Once you have read the data below, write it all out exactly.

Saved data entries:
^^^^^^^^^^^^^^^^

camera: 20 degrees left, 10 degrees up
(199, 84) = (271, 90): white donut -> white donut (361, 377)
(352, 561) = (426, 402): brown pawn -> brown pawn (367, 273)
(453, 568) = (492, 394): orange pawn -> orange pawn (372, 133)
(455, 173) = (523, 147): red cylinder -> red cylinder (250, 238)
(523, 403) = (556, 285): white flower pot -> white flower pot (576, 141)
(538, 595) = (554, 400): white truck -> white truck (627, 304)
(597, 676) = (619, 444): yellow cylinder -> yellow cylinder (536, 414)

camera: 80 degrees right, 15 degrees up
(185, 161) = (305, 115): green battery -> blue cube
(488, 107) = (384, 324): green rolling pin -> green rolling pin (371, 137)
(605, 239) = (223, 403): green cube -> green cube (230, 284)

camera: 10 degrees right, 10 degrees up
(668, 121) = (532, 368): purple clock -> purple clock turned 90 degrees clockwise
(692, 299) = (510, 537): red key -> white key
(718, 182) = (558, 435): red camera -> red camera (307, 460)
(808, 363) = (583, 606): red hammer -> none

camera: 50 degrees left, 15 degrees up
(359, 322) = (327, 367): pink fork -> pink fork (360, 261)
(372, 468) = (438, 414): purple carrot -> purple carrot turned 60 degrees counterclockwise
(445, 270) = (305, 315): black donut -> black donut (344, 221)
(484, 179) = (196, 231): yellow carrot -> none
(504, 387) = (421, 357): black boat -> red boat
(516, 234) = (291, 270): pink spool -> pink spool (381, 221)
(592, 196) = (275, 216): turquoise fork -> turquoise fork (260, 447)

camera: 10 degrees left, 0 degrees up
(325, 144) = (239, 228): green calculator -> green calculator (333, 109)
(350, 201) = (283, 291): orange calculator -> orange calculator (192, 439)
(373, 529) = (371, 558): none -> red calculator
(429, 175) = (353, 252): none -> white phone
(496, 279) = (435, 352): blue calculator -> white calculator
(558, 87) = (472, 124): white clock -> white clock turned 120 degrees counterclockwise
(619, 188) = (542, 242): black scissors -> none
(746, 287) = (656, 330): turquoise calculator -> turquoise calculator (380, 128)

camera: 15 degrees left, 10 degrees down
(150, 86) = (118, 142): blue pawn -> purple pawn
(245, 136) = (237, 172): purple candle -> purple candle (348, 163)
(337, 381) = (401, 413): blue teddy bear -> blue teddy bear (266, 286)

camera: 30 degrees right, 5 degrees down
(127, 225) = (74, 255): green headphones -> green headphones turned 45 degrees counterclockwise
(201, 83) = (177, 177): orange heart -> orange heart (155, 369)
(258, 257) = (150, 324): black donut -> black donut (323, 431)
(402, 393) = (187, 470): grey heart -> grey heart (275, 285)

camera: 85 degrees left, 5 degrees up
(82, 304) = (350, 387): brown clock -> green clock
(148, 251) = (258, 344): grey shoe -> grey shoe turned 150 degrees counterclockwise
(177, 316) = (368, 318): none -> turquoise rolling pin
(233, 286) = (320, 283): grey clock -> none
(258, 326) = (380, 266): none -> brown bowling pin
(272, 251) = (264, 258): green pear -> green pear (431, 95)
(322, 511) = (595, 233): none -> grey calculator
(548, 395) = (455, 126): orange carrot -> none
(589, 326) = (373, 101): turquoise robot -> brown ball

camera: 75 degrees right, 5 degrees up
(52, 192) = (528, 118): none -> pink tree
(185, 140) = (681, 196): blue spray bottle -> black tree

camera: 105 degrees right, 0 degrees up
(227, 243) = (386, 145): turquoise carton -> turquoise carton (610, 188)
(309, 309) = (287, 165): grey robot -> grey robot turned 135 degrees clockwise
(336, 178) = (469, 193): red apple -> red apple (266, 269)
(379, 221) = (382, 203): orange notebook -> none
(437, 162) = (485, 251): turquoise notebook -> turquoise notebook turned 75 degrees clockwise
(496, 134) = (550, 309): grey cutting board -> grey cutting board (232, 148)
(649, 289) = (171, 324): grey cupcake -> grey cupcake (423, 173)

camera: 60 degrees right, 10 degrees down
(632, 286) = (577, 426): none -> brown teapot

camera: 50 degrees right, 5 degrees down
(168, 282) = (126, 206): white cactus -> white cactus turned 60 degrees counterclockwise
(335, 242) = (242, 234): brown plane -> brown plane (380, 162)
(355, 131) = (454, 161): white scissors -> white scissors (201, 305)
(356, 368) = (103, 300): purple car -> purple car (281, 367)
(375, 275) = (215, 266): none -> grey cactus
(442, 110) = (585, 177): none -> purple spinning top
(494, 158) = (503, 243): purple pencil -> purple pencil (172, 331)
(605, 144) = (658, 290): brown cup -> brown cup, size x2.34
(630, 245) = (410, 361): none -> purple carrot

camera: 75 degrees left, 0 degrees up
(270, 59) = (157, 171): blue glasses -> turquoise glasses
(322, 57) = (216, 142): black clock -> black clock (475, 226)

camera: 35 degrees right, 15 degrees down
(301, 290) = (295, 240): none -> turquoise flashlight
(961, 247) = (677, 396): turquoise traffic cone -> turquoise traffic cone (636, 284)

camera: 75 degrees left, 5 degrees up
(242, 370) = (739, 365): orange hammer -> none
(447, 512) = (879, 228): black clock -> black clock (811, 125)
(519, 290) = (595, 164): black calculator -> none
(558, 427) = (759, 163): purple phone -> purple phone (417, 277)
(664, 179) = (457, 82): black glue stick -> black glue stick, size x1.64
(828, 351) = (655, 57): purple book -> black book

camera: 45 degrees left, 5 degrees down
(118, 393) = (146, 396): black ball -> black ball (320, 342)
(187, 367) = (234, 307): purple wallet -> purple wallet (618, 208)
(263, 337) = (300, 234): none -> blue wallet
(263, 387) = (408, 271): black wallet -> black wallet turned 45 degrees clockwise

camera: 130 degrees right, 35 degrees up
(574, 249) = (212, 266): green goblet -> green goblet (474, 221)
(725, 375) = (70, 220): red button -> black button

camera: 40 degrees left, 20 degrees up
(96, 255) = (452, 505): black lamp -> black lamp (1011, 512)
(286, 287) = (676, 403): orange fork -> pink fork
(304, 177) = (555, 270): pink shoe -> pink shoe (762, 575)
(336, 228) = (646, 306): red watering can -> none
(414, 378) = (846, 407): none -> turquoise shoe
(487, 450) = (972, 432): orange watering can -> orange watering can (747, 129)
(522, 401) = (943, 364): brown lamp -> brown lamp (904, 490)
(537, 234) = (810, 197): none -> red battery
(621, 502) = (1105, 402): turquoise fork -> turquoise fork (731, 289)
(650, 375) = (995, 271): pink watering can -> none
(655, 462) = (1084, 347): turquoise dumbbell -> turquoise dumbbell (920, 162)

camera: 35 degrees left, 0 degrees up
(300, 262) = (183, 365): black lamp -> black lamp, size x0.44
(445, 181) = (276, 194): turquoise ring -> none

^^^^^^^^^^^^^^^^

Expected output:
camera: 20 degrees left, 10 degrees up
(199, 84) = (271, 90): white donut -> white donut (361, 377)
(352, 561) = (426, 402): brown pawn -> brown pawn (367, 273)
(453, 568) = (492, 394): orange pawn -> orange pawn (372, 133)
(455, 173) = (523, 147): red cylinder -> red cylinder (250, 238)
(523, 403) = (556, 285): white flower pot -> white flower pot (576, 141)
(538, 595) = (554, 400): white truck -> white truck (627, 304)
(597, 676) = (619, 444): yellow cylinder -> yellow cylinder (536, 414)

camera: 80 degrees right, 15 degrees up
(185, 161) = (305, 115): green battery -> blue cube
(488, 107) = (384, 324): green rolling pin -> green rolling pin (371, 137)
(605, 239) = (223, 403): green cube -> green cube (230, 284)

camera: 10 degrees right, 10 degrees up
(668, 121) = (532, 368): purple clock -> purple clock turned 90 degrees clockwise
(692, 299) = (510, 537): red key -> white key
(718, 182) = (558, 435): red camera -> red camera (307, 460)
(808, 363) = (583, 606): red hammer -> none

camera: 50 degrees left, 15 degrees up
(359, 322) = (327, 367): pink fork -> pink fork (360, 261)
(372, 468) = (438, 414): purple carrot -> purple carrot turned 60 degrees counterclockwise
(445, 270) = (305, 315): black donut -> black donut (344, 221)
(484, 179) = (196, 231): yellow carrot -> none
(504, 387) = (421, 357): black boat -> red boat
(516, 234) = (291, 270): pink spool -> pink spool (381, 221)
(592, 196) = (275, 216): turquoise fork -> turquoise fork (260, 447)

camera: 10 degrees left, 0 degrees up
(325, 144) = (239, 228): green calculator -> green calculator (333, 109)
(350, 201) = (283, 291): orange calculator -> orange calculator (192, 439)
(373, 529) = (371, 558): none -> red calculator
(429, 175) = (353, 252): none -> white phone
(496, 279) = (435, 352): blue calculator -> white calculator
(558, 87) = (472, 124): white clock -> white clock turned 120 degrees counterclockwise
(619, 188) = (542, 242): black scissors -> none
(746, 287) = (656, 330): turquoise calculator -> turquoise calculator (380, 128)

camera: 15 degrees left, 10 degrees down
(150, 86) = (118, 142): blue pawn -> purple pawn
(245, 136) = (237, 172): purple candle -> purple candle (348, 163)
(337, 381) = (401, 413): blue teddy bear -> blue teddy bear (266, 286)

camera: 30 degrees right, 5 degrees down
(127, 225) = (74, 255): green headphones -> green headphones turned 45 degrees counterclockwise
(201, 83) = (177, 177): orange heart -> orange heart (155, 369)
(258, 257) = (150, 324): black donut -> black donut (323, 431)
(402, 393) = (187, 470): grey heart -> grey heart (275, 285)

camera: 85 degrees left, 5 degrees up
(82, 304) = (350, 387): brown clock -> green clock
(148, 251) = (258, 344): grey shoe -> grey shoe turned 150 degrees counterclockwise
(177, 316) = (368, 318): none -> turquoise rolling pin
(233, 286) = (320, 283): grey clock -> none
(258, 326) = (380, 266): none -> brown bowling pin
(272, 251) = (264, 258): green pear -> green pear (431, 95)
(322, 511) = (595, 233): none -> grey calculator
(548, 395) = (455, 126): orange carrot -> none
(589, 326) = (373, 101): turquoise robot -> brown ball

camera: 75 degrees right, 5 degrees up
(52, 192) = (528, 118): none -> pink tree
(185, 140) = (681, 196): blue spray bottle -> black tree

camera: 105 degrees right, 0 degrees up
(227, 243) = (386, 145): turquoise carton -> turquoise carton (610, 188)
(309, 309) = (287, 165): grey robot -> grey robot turned 135 degrees clockwise
(336, 178) = (469, 193): red apple -> red apple (266, 269)
(379, 221) = (382, 203): orange notebook -> none
(437, 162) = (485, 251): turquoise notebook -> turquoise notebook turned 75 degrees clockwise
(496, 134) = (550, 309): grey cutting board -> grey cutting board (232, 148)
(649, 289) = (171, 324): grey cupcake -> grey cupcake (423, 173)

camera: 60 degrees right, 10 degrees down
(632, 286) = (577, 426): none -> brown teapot

camera: 50 degrees right, 5 degrees down
(168, 282) = (126, 206): white cactus -> white cactus turned 60 degrees counterclockwise
(335, 242) = (242, 234): brown plane -> brown plane (380, 162)
(355, 131) = (454, 161): white scissors -> white scissors (201, 305)
(356, 368) = (103, 300): purple car -> purple car (281, 367)
(375, 275) = (215, 266): none -> grey cactus
(442, 110) = (585, 177): none -> purple spinning top
(494, 158) = (503, 243): purple pencil -> purple pencil (172, 331)
(605, 144) = (658, 290): brown cup -> brown cup, size x2.34
(630, 245) = (410, 361): none -> purple carrot

camera: 75 degrees left, 0 degrees up
(270, 59) = (157, 171): blue glasses -> turquoise glasses
(322, 57) = (216, 142): black clock -> black clock (475, 226)

camera: 35 degrees right, 15 degrees down
(301, 290) = (295, 240): none -> turquoise flashlight
(961, 247) = (677, 396): turquoise traffic cone -> turquoise traffic cone (636, 284)

camera: 75 degrees left, 5 degrees up
(242, 370) = (739, 365): orange hammer -> none
(447, 512) = (879, 228): black clock -> black clock (811, 125)
(519, 290) = (595, 164): black calculator -> none
(558, 427) = (759, 163): purple phone -> purple phone (417, 277)
(664, 179) = (457, 82): black glue stick -> black glue stick, size x1.64
(828, 351) = (655, 57): purple book -> black book

camera: 45 degrees left, 5 degrees down
(118, 393) = (146, 396): black ball -> black ball (320, 342)
(187, 367) = (234, 307): purple wallet -> purple wallet (618, 208)
(263, 337) = (300, 234): none -> blue wallet
(263, 387) = (408, 271): black wallet -> black wallet turned 45 degrees clockwise

camera: 130 degrees right, 35 degrees up
(574, 249) = (212, 266): green goblet -> green goblet (474, 221)
(725, 375) = (70, 220): red button -> black button

camera: 40 degrees left, 20 degrees up
(96, 255) = (452, 505): black lamp -> black lamp (1011, 512)
(286, 287) = (676, 403): orange fork -> pink fork
(304, 177) = (555, 270): pink shoe -> pink shoe (762, 575)
(336, 228) = (646, 306): red watering can -> none
(414, 378) = (846, 407): none -> turquoise shoe
(487, 450) = (972, 432): orange watering can -> orange watering can (747, 129)
(522, 401) = (943, 364): brown lamp -> brown lamp (904, 490)
(537, 234) = (810, 197): none -> red battery
(621, 502) = (1105, 402): turquoise fork -> turquoise fork (731, 289)
(650, 375) = (995, 271): pink watering can -> none
(655, 462) = (1084, 347): turquoise dumbbell -> turquoise dumbbell (920, 162)

camera: 35 degrees left, 0 degrees up
(300, 262) = (183, 365): black lamp -> black lamp, size x0.44
(445, 181) = (276, 194): turquoise ring -> none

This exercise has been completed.